Could you output the whole listing exactly as it stands, minus any images?

* _Data_:
# # # #

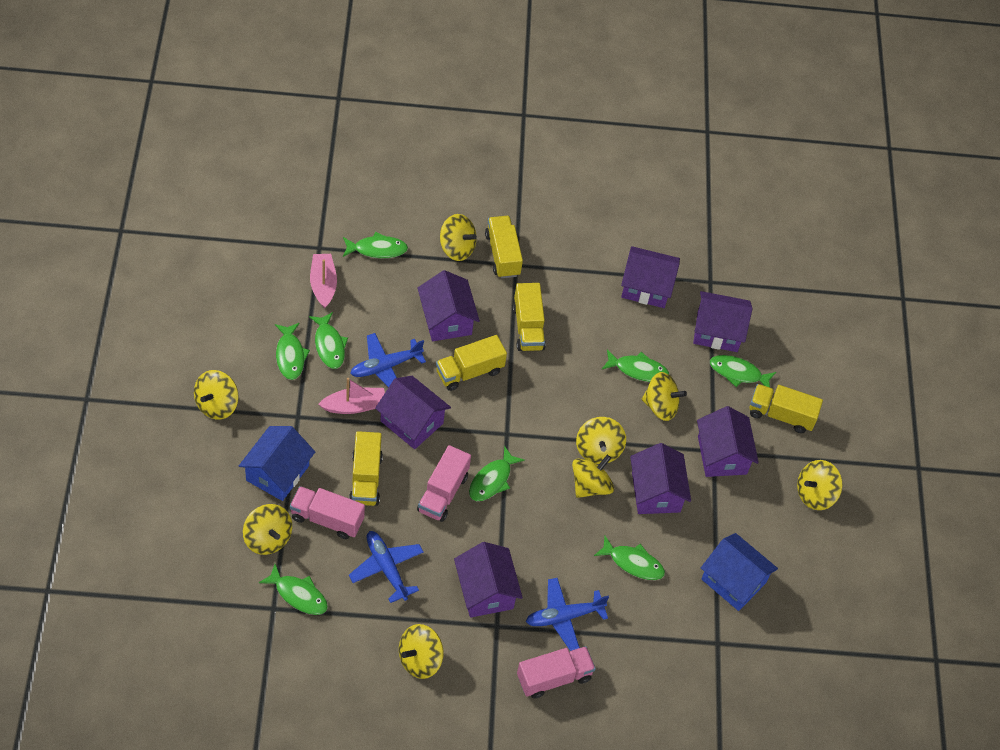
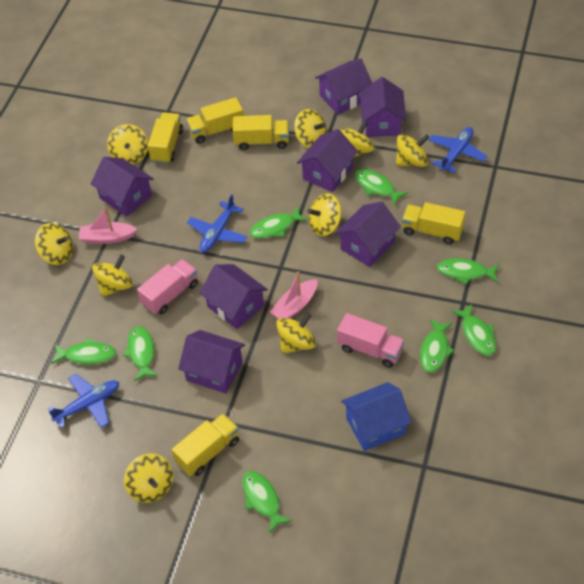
blue house: 2 -> 1
pink truck: 3 -> 2
yellow spinning top: 8 -> 9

# # # #

* _Exercise output_:
blue house: 2 -> 1
pink truck: 3 -> 2
yellow spinning top: 8 -> 9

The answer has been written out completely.